[TRY IT] From the first line to the last, repeat the data exactly but leave out the pictures.

[DATA EXTRACT]
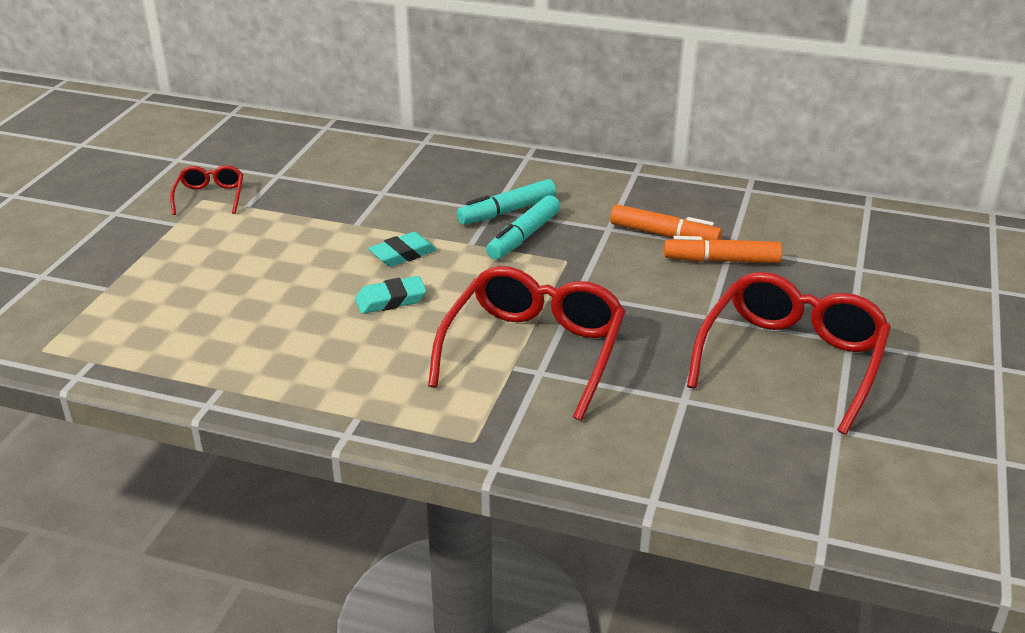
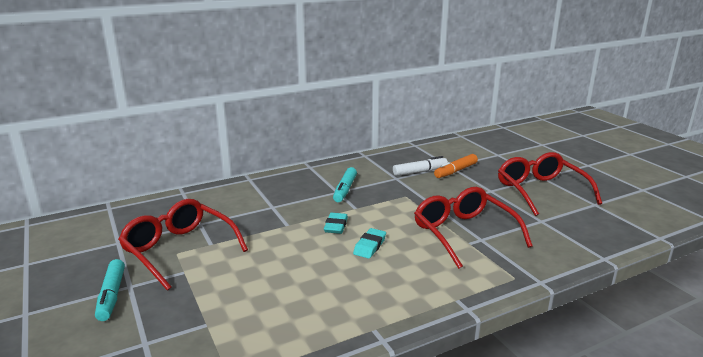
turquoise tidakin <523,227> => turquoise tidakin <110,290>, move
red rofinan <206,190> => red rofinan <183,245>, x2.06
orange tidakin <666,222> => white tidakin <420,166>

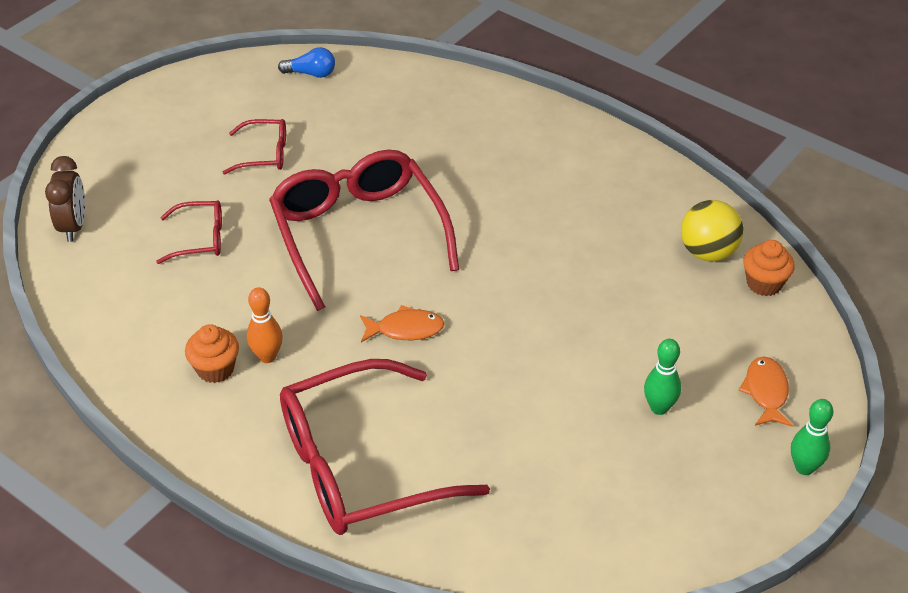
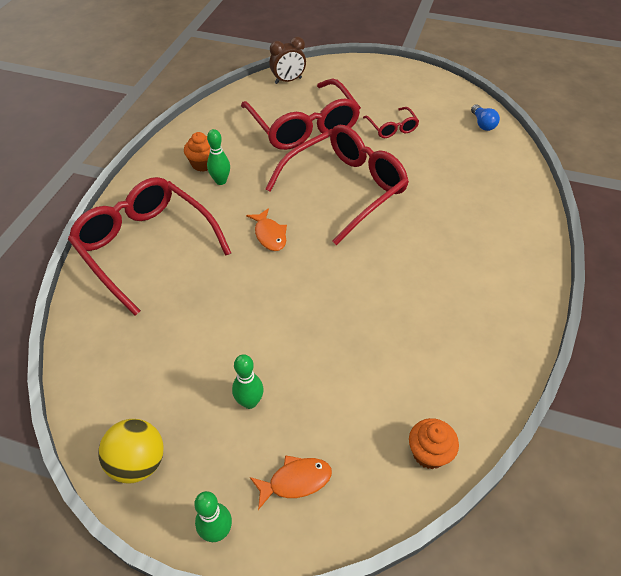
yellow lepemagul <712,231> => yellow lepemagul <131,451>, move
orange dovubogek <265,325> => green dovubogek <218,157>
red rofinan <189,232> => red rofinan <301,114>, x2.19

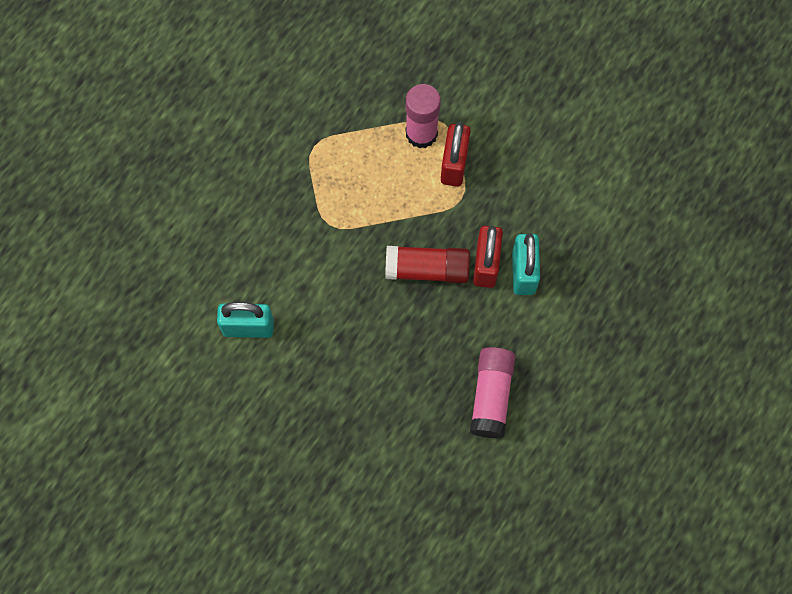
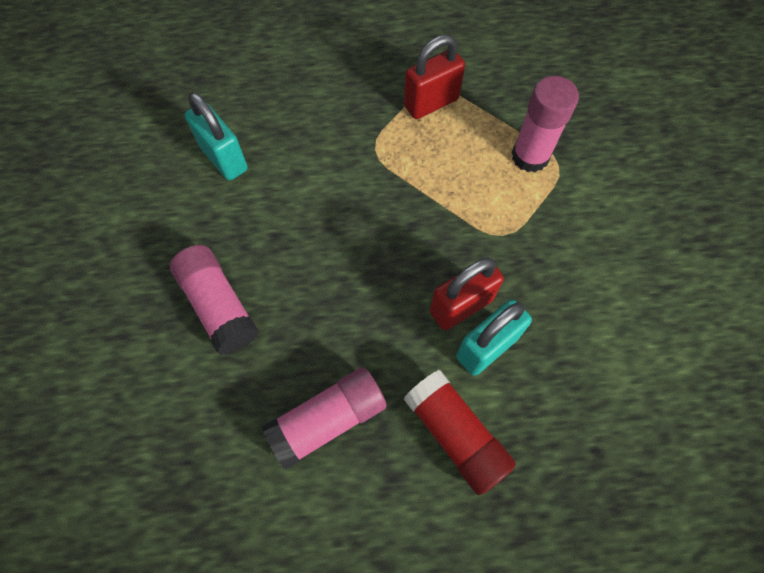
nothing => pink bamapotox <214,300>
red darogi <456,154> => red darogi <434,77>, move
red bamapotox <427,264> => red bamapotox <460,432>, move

[SOLUTION FOR THIS EXERCISE]
turquoise tidakin <523,227> => turquoise tidakin <110,290>, move
red rofinan <206,190> => red rofinan <183,245>, x2.06
orange tidakin <666,222> => white tidakin <420,166>

yellow lepemagul <712,231> => yellow lepemagul <131,451>, move
orange dovubogek <265,325> => green dovubogek <218,157>
red rofinan <189,232> => red rofinan <301,114>, x2.19

nothing => pink bamapotox <214,300>
red darogi <456,154> => red darogi <434,77>, move
red bamapotox <427,264> => red bamapotox <460,432>, move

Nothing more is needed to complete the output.